RECORDS SHOWN:

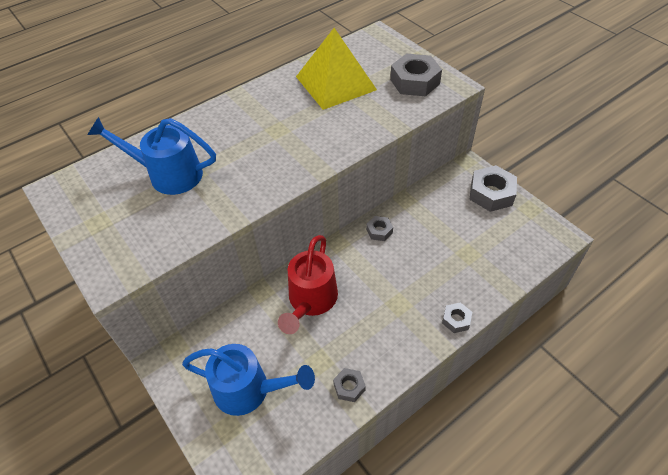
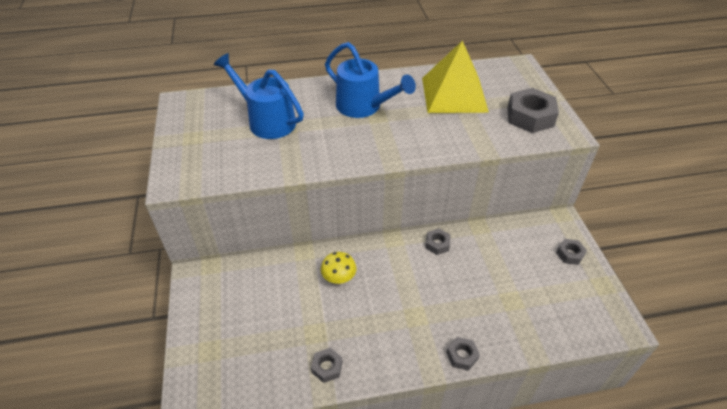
camera: 25 degrees right, 5 degrees down
(250, 390) = (245, 328): blue watering can -> blue watering can (364, 107)
(310, 301) = (339, 278): red watering can -> yellow mushroom
(491, 193) = (570, 254): grey nut -> grey nut, size x0.53

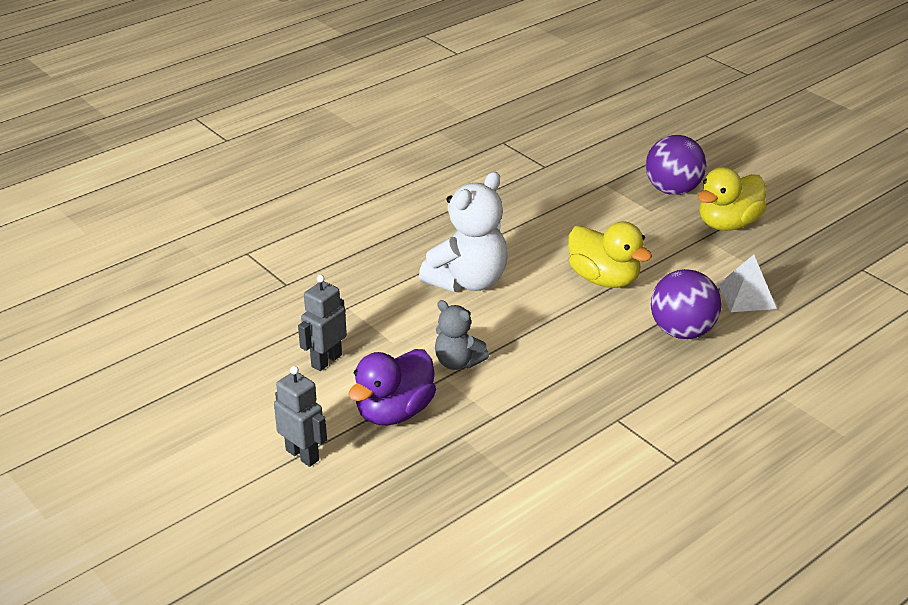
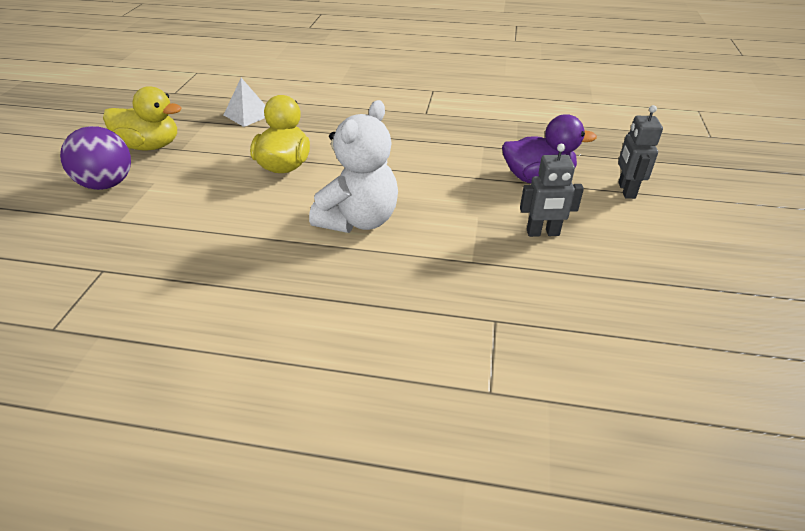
camera: 130 degrees left, 5 degrees up
(458, 362) = (457, 179): grey teddy bear -> none
(468, 281) = (359, 220): white teddy bear -> white teddy bear turned 120 degrees clockwise
(682, 331) = (315, 121): purple ball -> none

WHAT YOU SHOULD DO: Among the lines above, find the ones containing "none" and copy them.

TASK SOLUTION:
(458, 362) = (457, 179): grey teddy bear -> none
(682, 331) = (315, 121): purple ball -> none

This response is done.